#### [EXERCISE REQUIREMENTS]
Start to finish, reproduce the records below with nothing missing.

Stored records
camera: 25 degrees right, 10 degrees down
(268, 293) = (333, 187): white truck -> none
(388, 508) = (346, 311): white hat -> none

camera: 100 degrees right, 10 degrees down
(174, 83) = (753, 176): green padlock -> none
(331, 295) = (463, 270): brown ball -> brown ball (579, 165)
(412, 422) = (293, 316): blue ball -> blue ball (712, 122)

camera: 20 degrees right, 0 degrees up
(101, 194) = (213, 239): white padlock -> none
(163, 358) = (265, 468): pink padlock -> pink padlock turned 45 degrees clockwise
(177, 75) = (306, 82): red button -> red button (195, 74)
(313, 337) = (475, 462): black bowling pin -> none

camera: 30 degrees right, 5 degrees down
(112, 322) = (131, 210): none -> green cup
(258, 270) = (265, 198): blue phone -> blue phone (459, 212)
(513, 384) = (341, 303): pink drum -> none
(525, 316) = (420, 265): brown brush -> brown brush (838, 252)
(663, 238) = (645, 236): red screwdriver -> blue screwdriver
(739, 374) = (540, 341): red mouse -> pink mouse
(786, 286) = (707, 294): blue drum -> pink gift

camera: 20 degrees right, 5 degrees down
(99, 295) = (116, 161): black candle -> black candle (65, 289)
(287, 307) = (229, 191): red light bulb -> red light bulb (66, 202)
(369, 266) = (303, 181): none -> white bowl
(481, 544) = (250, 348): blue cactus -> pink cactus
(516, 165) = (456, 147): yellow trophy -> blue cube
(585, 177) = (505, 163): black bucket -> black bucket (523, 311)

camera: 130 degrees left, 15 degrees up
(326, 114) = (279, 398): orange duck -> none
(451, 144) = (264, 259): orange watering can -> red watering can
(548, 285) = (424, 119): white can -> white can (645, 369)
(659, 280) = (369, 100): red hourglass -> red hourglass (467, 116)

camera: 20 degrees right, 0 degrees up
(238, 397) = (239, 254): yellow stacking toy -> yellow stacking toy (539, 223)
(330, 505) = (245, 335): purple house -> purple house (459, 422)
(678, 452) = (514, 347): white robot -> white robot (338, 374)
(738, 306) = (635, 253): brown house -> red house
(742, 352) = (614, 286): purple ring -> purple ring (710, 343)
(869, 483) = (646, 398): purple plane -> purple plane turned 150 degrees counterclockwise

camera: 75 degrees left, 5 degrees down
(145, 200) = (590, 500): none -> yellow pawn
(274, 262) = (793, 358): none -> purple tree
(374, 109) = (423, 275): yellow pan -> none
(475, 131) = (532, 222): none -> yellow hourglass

#### [COMPLETED TASK]
camera: 25 degrees right, 10 degrees down
(268, 293) = (333, 187): white truck -> none
(388, 508) = (346, 311): white hat -> none

camera: 100 degrees right, 10 degrees down
(174, 83) = (753, 176): green padlock -> none
(331, 295) = (463, 270): brown ball -> brown ball (579, 165)
(412, 422) = (293, 316): blue ball -> blue ball (712, 122)

camera: 20 degrees right, 0 degrees up
(101, 194) = (213, 239): white padlock -> none
(163, 358) = (265, 468): pink padlock -> pink padlock turned 45 degrees clockwise
(177, 75) = (306, 82): red button -> red button (195, 74)
(313, 337) = (475, 462): black bowling pin -> none

camera: 30 degrees right, 5 degrees down
(112, 322) = (131, 210): none -> green cup
(258, 270) = (265, 198): blue phone -> blue phone (459, 212)
(513, 384) = (341, 303): pink drum -> none
(525, 316) = (420, 265): brown brush -> brown brush (838, 252)
(663, 238) = (645, 236): red screwdriver -> blue screwdriver
(739, 374) = (540, 341): red mouse -> pink mouse
(786, 286) = (707, 294): blue drum -> pink gift

camera: 20 degrees right, 5 degrees down
(99, 295) = (116, 161): black candle -> black candle (65, 289)
(287, 307) = (229, 191): red light bulb -> red light bulb (66, 202)
(369, 266) = (303, 181): none -> white bowl
(481, 544) = (250, 348): blue cactus -> pink cactus
(516, 165) = (456, 147): yellow trophy -> blue cube
(585, 177) = (505, 163): black bucket -> black bucket (523, 311)

camera: 130 degrees left, 15 degrees up
(326, 114) = (279, 398): orange duck -> none
(451, 144) = (264, 259): orange watering can -> red watering can
(548, 285) = (424, 119): white can -> white can (645, 369)
(659, 280) = (369, 100): red hourglass -> red hourglass (467, 116)

camera: 20 degrees right, 0 degrees up
(238, 397) = (239, 254): yellow stacking toy -> yellow stacking toy (539, 223)
(330, 505) = (245, 335): purple house -> purple house (459, 422)
(678, 452) = (514, 347): white robot -> white robot (338, 374)
(738, 306) = (635, 253): brown house -> red house
(742, 352) = (614, 286): purple ring -> purple ring (710, 343)
(869, 483) = (646, 398): purple plane -> purple plane turned 150 degrees counterclockwise

camera: 75 degrees left, 5 degrees down
(145, 200) = (590, 500): none -> yellow pawn
(274, 262) = (793, 358): none -> purple tree
(374, 109) = (423, 275): yellow pan -> none
(475, 131) = (532, 222): none -> yellow hourglass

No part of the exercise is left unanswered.